[DATASET CONTENT]
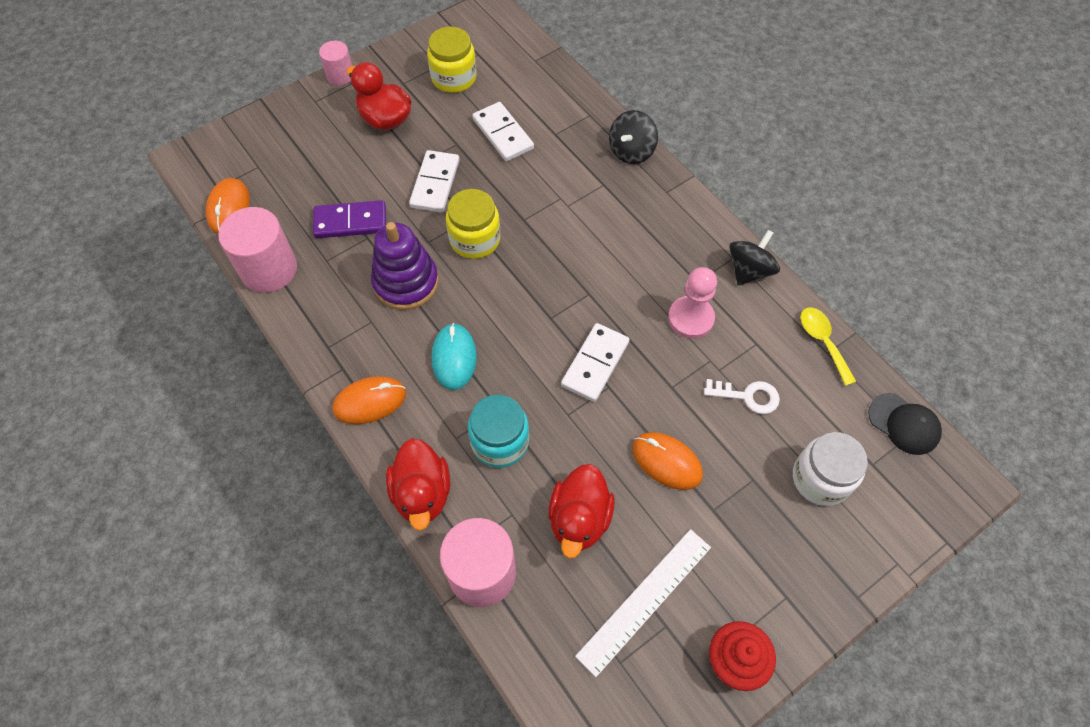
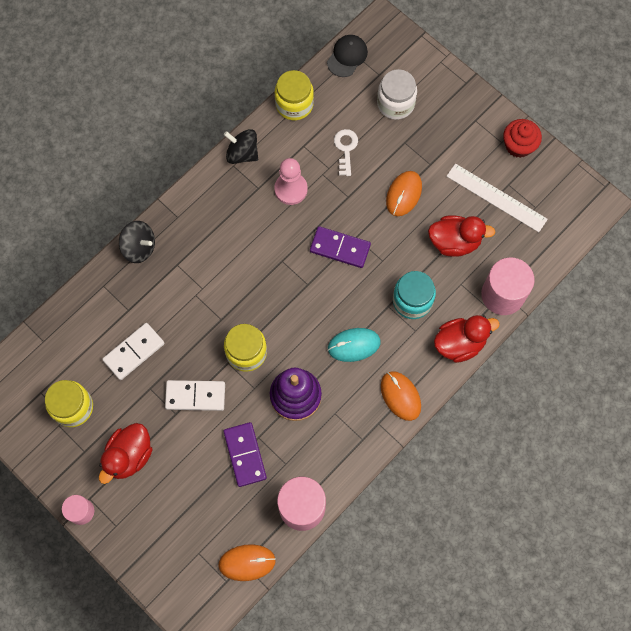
camera: 100 degrees left, 10 degrees up
(595, 364) = (340, 248): white domino -> purple domino
(823, 342) = (294, 104): yellow spoon -> yellow jar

[EXERCISE REQUIREMENTS] Please return the full listing word for word, but without any pictures.

[EXPECTED OUTPUT]
camera: 100 degrees left, 10 degrees up
(595, 364) = (340, 248): white domino -> purple domino
(823, 342) = (294, 104): yellow spoon -> yellow jar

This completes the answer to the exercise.